**Exercise aim**
Starting with the line containing "T101: NMOS BSS138" and going on through the line containing "C3: 68nF (0V, VEXT) -> 1.5uF (0V, VEXT)", return the lines of the data below exactly, and only those.

___

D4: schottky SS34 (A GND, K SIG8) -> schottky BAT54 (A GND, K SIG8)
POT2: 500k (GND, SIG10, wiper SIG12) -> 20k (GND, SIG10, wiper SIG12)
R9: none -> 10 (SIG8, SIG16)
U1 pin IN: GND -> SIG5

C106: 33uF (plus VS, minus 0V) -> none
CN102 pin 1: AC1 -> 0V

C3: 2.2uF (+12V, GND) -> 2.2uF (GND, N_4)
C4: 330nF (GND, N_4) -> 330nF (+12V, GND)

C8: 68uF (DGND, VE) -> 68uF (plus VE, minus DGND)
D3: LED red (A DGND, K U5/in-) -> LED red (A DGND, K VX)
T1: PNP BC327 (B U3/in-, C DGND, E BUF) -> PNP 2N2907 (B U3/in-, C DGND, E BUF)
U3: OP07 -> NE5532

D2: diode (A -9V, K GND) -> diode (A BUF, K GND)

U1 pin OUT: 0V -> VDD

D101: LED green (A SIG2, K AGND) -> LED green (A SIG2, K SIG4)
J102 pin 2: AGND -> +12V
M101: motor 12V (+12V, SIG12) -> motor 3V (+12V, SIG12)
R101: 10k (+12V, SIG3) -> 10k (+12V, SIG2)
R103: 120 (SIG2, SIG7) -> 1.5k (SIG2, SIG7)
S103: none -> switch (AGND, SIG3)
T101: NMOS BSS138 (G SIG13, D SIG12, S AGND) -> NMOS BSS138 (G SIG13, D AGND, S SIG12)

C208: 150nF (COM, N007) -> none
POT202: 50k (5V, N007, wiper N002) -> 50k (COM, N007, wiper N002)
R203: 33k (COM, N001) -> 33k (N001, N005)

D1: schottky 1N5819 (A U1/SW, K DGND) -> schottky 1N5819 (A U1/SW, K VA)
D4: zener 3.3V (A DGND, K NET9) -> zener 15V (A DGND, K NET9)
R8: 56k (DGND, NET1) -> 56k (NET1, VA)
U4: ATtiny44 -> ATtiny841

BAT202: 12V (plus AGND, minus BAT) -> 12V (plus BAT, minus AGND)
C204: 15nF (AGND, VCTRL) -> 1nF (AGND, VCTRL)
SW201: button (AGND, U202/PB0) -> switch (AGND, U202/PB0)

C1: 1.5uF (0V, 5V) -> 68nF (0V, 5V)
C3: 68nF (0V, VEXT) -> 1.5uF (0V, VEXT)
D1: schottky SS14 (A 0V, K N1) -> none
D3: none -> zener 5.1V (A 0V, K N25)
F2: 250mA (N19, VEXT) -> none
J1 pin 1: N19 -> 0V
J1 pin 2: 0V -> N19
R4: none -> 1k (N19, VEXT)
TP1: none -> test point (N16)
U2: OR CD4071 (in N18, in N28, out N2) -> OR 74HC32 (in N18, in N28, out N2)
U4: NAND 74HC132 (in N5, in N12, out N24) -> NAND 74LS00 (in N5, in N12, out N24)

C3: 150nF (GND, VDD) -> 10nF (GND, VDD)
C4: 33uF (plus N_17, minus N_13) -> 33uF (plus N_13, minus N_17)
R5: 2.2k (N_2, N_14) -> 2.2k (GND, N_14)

___

**Written solution**
T101: NMOS BSS138 (G SIG13, D SIG12, S AGND) -> NMOS BSS138 (G SIG13, D AGND, S SIG12)

C208: 150nF (COM, N007) -> none
POT202: 50k (5V, N007, wiper N002) -> 50k (COM, N007, wiper N002)
R203: 33k (COM, N001) -> 33k (N001, N005)

D1: schottky 1N5819 (A U1/SW, K DGND) -> schottky 1N5819 (A U1/SW, K VA)
D4: zener 3.3V (A DGND, K NET9) -> zener 15V (A DGND, K NET9)
R8: 56k (DGND, NET1) -> 56k (NET1, VA)
U4: ATtiny44 -> ATtiny841

BAT202: 12V (plus AGND, minus BAT) -> 12V (plus BAT, minus AGND)
C204: 15nF (AGND, VCTRL) -> 1nF (AGND, VCTRL)
SW201: button (AGND, U202/PB0) -> switch (AGND, U202/PB0)

C1: 1.5uF (0V, 5V) -> 68nF (0V, 5V)
C3: 68nF (0V, VEXT) -> 1.5uF (0V, VEXT)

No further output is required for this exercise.